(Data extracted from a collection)
Content starts

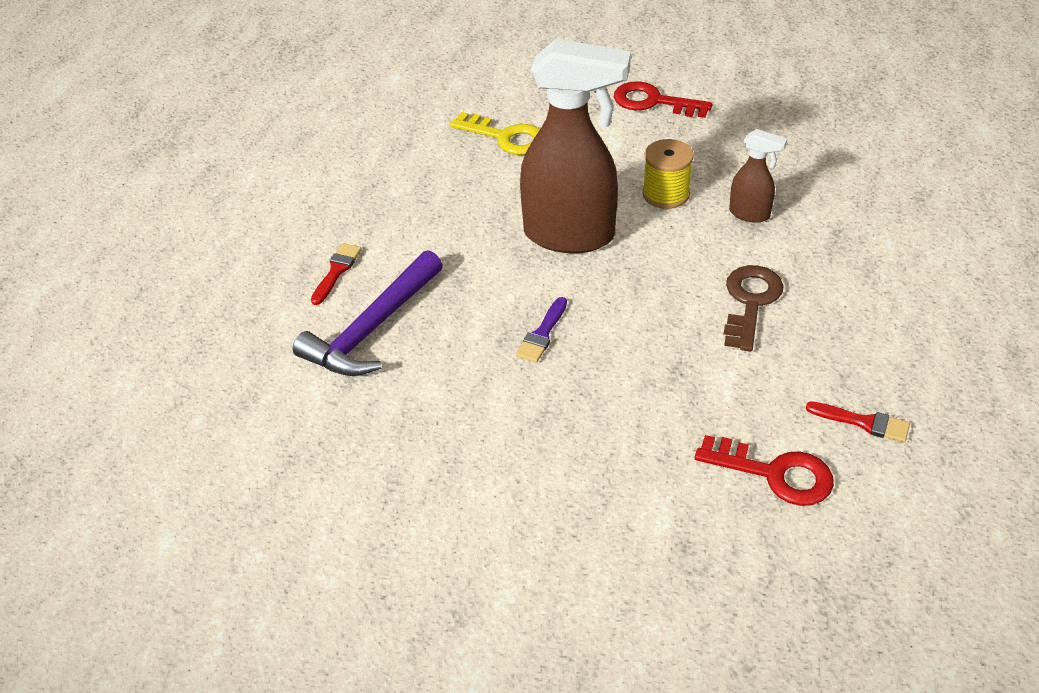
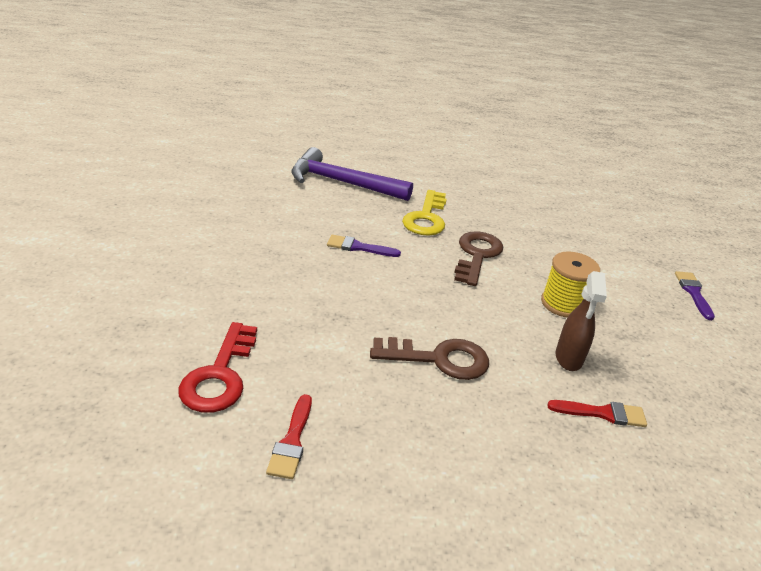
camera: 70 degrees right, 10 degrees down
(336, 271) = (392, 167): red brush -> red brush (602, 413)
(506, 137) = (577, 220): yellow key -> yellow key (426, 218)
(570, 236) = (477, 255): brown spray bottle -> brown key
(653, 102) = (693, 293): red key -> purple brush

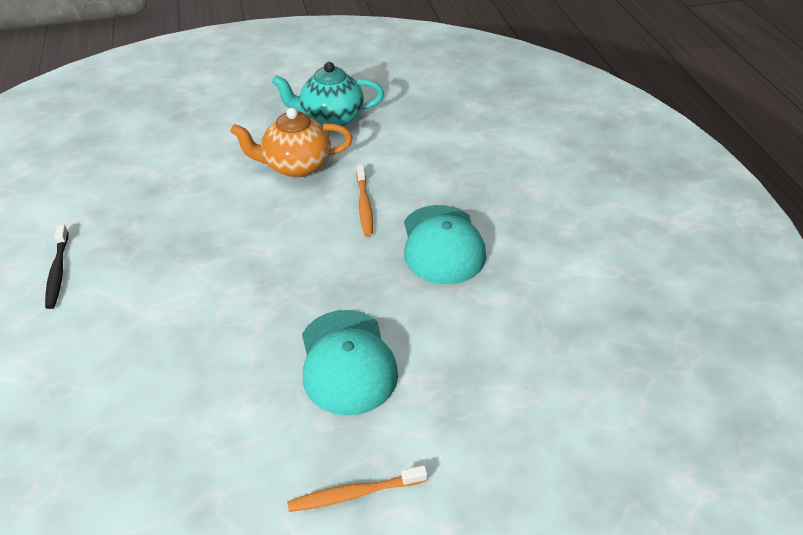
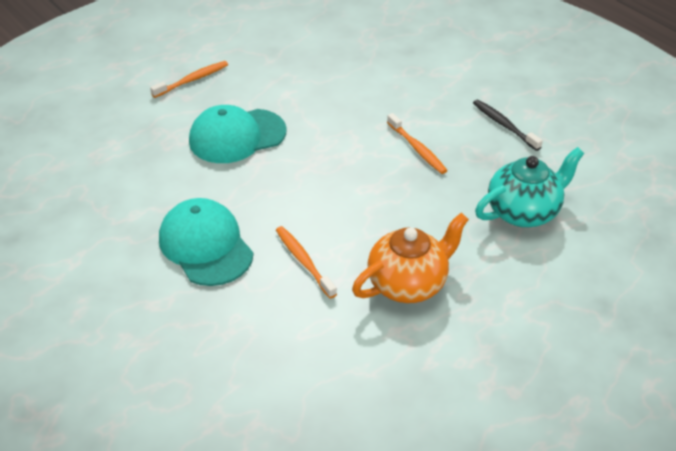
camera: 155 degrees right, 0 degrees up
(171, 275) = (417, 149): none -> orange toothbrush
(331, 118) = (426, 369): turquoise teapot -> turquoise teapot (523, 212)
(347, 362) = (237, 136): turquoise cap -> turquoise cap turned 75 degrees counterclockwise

Content ends

Your objective: Reproduce every record above exactly, but leave out the pictures.

Task output:
camera: 70 degrees right, 10 degrees down
(336, 271) = (392, 167): red brush -> red brush (602, 413)
(506, 137) = (577, 220): yellow key -> yellow key (426, 218)
(570, 236) = (477, 255): brown spray bottle -> brown key
(653, 102) = (693, 293): red key -> purple brush

camera: 155 degrees right, 0 degrees up
(171, 275) = (417, 149): none -> orange toothbrush
(331, 118) = (426, 369): turquoise teapot -> turquoise teapot (523, 212)
(347, 362) = (237, 136): turquoise cap -> turquoise cap turned 75 degrees counterclockwise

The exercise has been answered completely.